Excerpted records =>
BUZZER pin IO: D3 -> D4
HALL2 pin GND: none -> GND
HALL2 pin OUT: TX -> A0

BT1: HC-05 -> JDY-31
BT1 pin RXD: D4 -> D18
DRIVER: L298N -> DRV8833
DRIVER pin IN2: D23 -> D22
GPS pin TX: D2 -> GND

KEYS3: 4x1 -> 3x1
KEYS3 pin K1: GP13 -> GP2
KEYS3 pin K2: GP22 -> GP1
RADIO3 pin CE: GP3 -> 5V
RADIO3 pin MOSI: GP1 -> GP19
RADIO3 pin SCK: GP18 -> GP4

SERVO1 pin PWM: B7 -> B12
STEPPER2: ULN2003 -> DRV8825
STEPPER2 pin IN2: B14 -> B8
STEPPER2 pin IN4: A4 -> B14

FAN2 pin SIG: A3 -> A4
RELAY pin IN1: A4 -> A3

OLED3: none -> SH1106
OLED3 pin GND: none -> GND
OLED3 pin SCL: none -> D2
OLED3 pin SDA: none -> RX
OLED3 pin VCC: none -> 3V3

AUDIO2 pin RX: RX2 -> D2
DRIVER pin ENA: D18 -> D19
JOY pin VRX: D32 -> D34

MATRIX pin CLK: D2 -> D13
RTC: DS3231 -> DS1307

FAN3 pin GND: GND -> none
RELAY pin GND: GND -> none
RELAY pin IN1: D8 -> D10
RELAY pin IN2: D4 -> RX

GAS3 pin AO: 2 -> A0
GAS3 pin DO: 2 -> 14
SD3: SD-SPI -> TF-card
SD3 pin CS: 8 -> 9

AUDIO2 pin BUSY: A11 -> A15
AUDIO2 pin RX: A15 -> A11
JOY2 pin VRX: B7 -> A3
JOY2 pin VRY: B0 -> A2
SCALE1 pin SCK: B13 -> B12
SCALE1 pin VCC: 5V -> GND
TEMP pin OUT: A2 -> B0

Exercise details =>
Match on "DRIVER" and report each line of the data above that has it.

Exercise result =>
DRIVER: L298N -> DRV8833
DRIVER pin IN2: D23 -> D22
DRIVER pin ENA: D18 -> D19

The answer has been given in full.